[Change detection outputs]

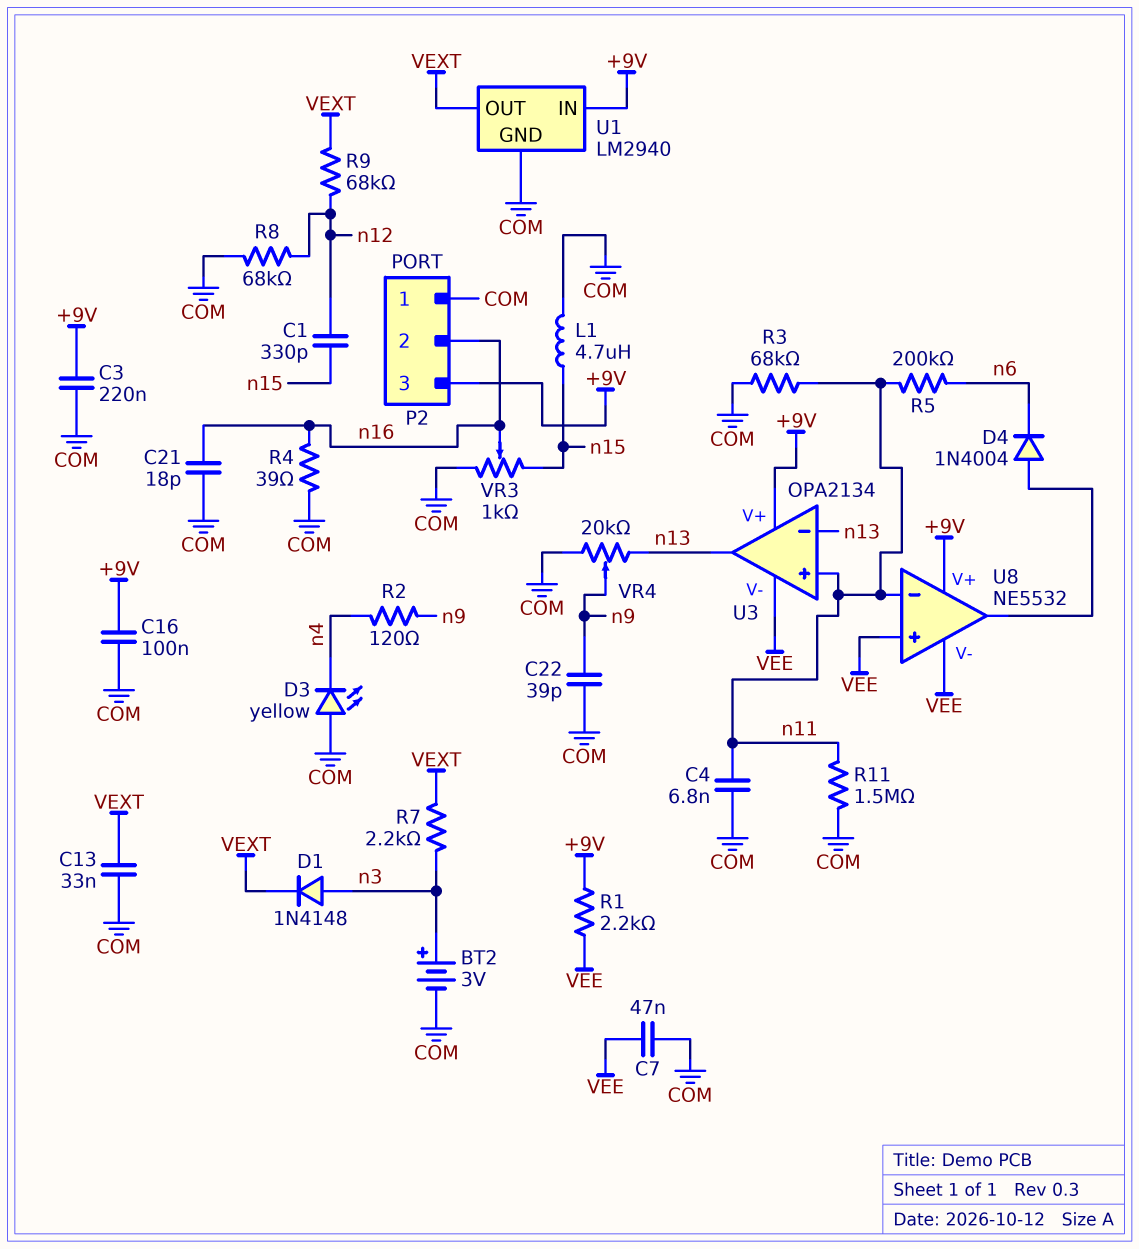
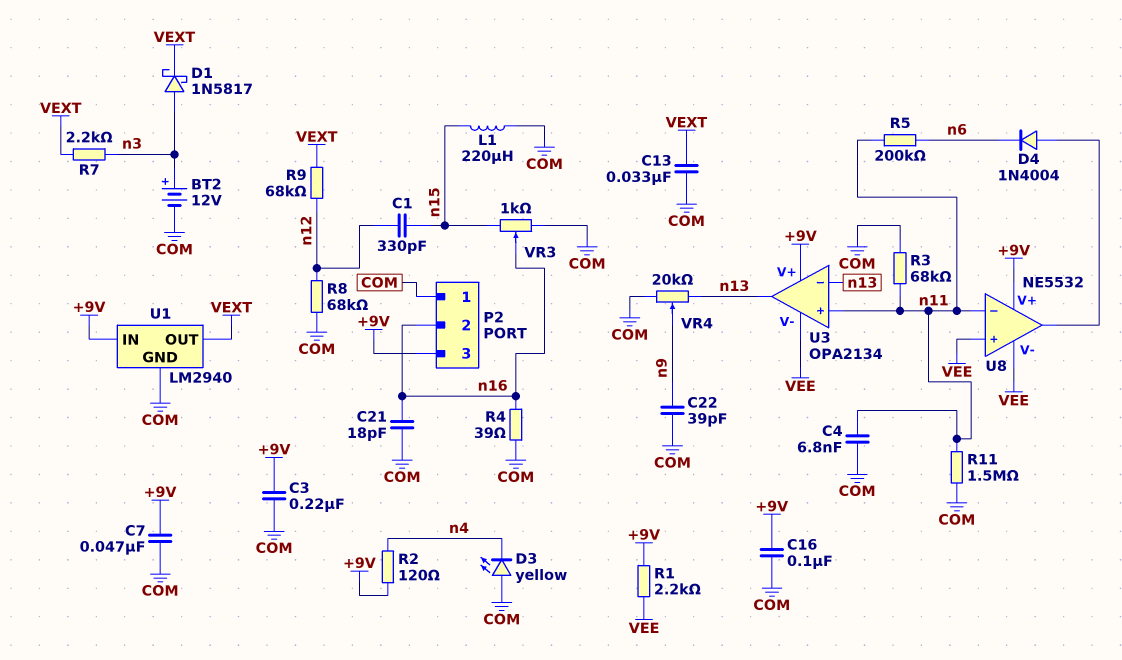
BT2: 3V (plus n3, minus COM) -> 12V (plus n3, minus COM)
C7: 47nF (COM, VEE) -> 47nF (+9V, COM)
D1: diode 1N4148 (A n3, K VEXT) -> schottky 1N5817 (A n3, K VEXT)
L1: 4.7uH (COM, n15) -> 220uH (COM, n15)
R2: 120 (n4, n9) -> 120 (+9V, n4)

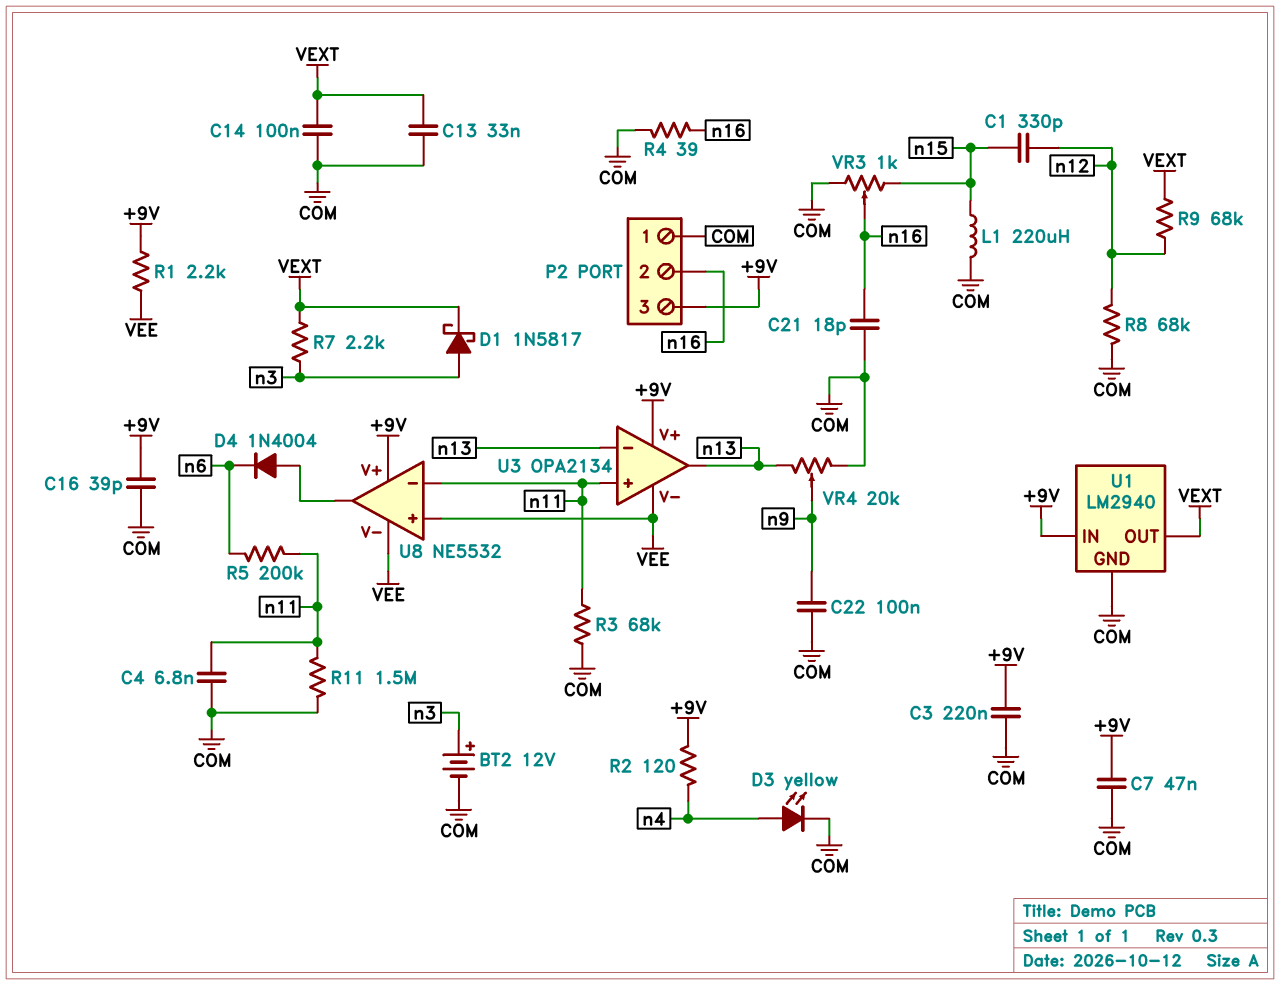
C14: none -> 100nF (COM, VEXT)
C16: 100nF (+9V, COM) -> 39pF (+9V, COM)
C22: 39pF (COM, n9) -> 100nF (COM, n9)
D3: LED yellow (A COM, K n4) -> LED yellow (A n4, K COM)

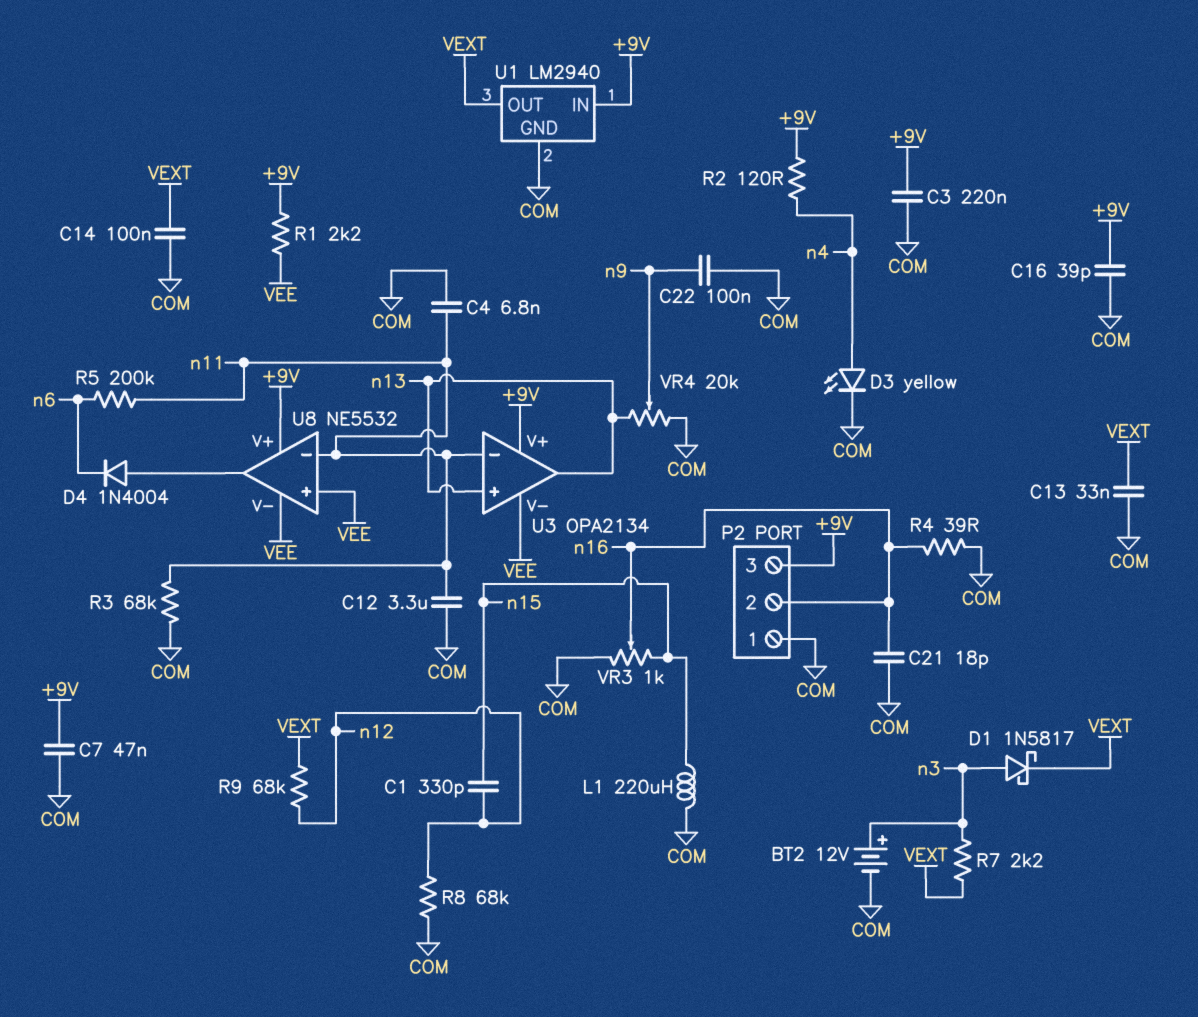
C12: none -> 3.3uF (COM, n11)
R11: 1.5M (COM, n11) -> none
U3 pin in+: n11 -> n13
U3 pin in-: n13 -> n11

REQUIREMENT: Beginning with the first line of the records, write out every line up to and including the one with "C22: 39pF (COM, n9) -> 100nF (COM, n9)", exactly, and omit all pictures.

OUTPUT FOR THIS TASK:
BT2: 3V (plus n3, minus COM) -> 12V (plus n3, minus COM)
C7: 47nF (COM, VEE) -> 47nF (+9V, COM)
D1: diode 1N4148 (A n3, K VEXT) -> schottky 1N5817 (A n3, K VEXT)
L1: 4.7uH (COM, n15) -> 220uH (COM, n15)
R2: 120 (n4, n9) -> 120 (+9V, n4)

C14: none -> 100nF (COM, VEXT)
C16: 100nF (+9V, COM) -> 39pF (+9V, COM)
C22: 39pF (COM, n9) -> 100nF (COM, n9)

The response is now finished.